◆ **PROMPT**
Everything in the listing should be transcribed exactly, apart from the pictures.

+===+

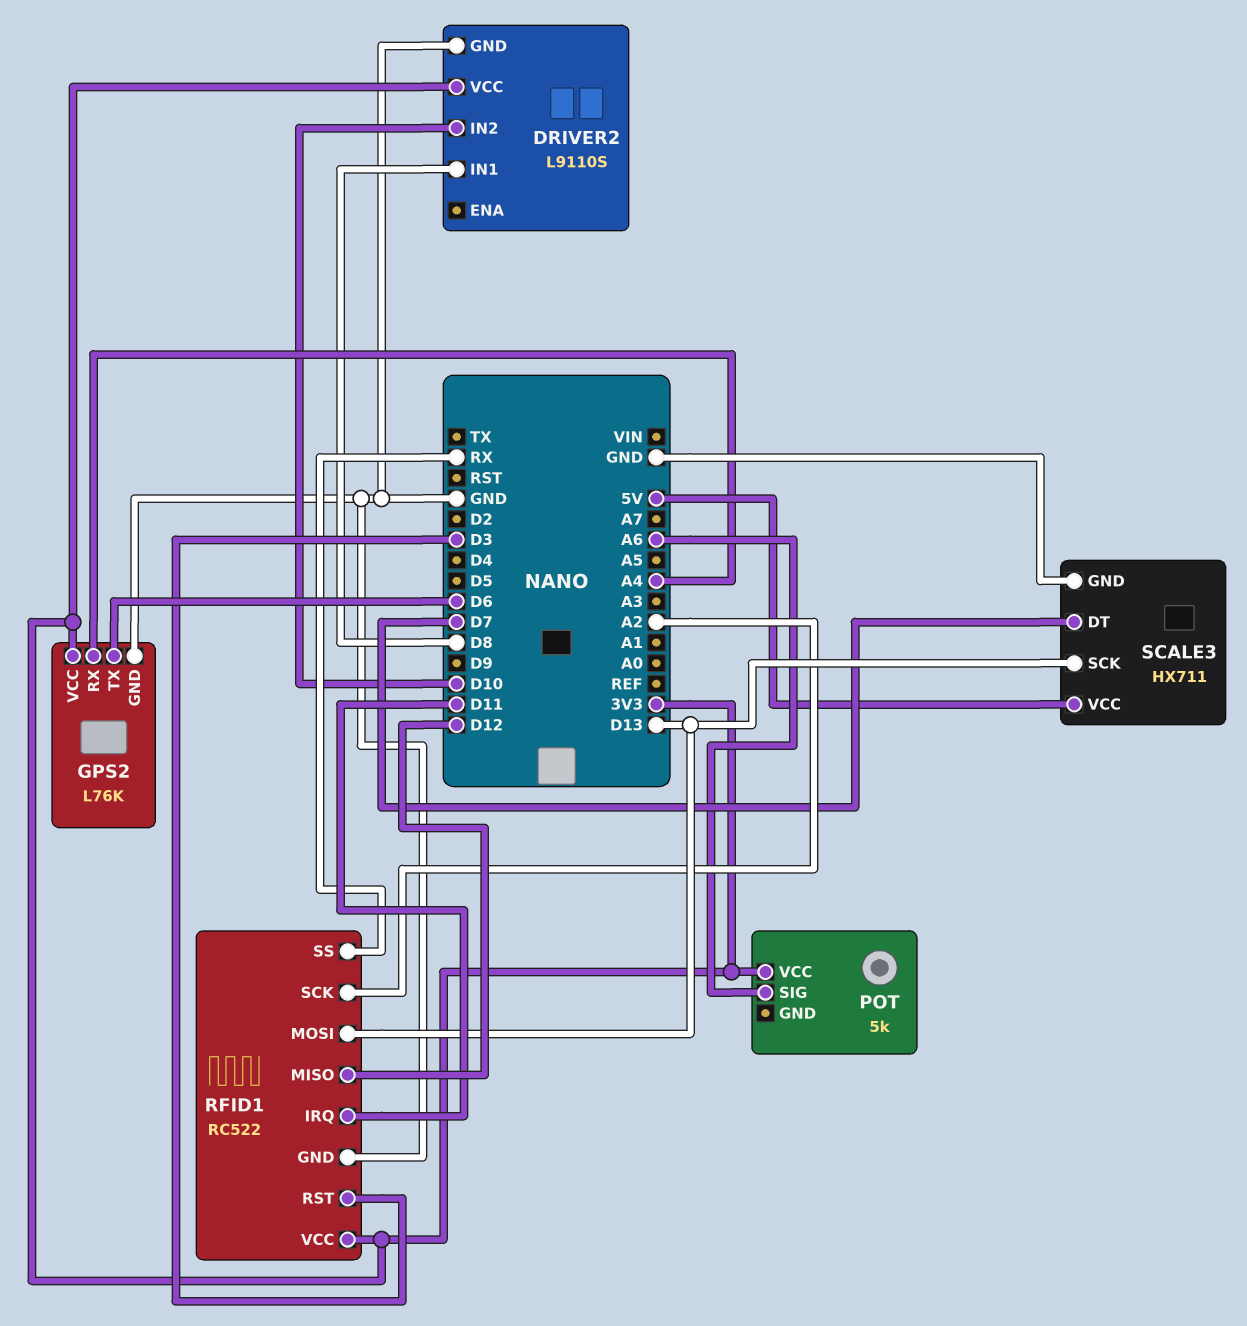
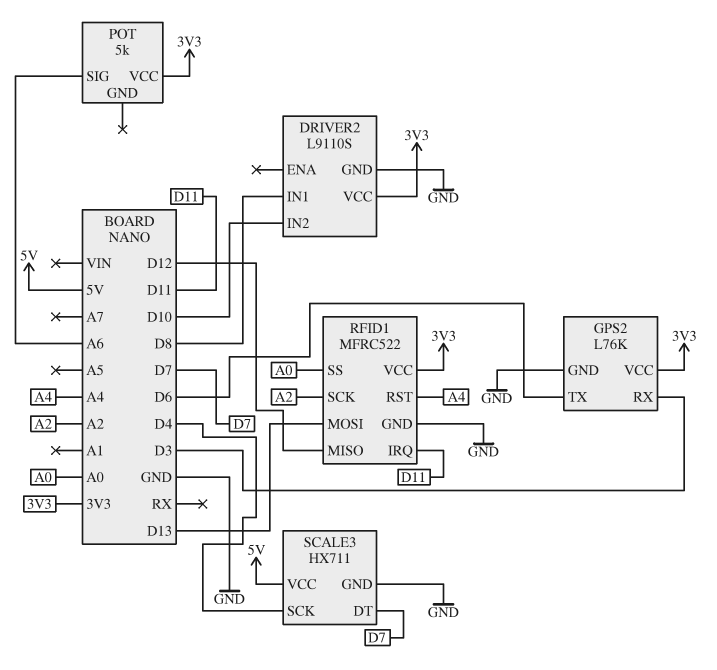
GPS2 pin RX: A4 -> D3
RFID1: RC522 -> MFRC522
RFID1 pin RST: D3 -> A4
RFID1 pin SS: RX -> A0
SCALE3 pin SCK: D13 -> D4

+===+

◆ **EXERCISE OUTPUT**
GPS2 pin RX: A4 -> D3
RFID1: RC522 -> MFRC522
RFID1 pin RST: D3 -> A4
RFID1 pin SS: RX -> A0
SCALE3 pin SCK: D13 -> D4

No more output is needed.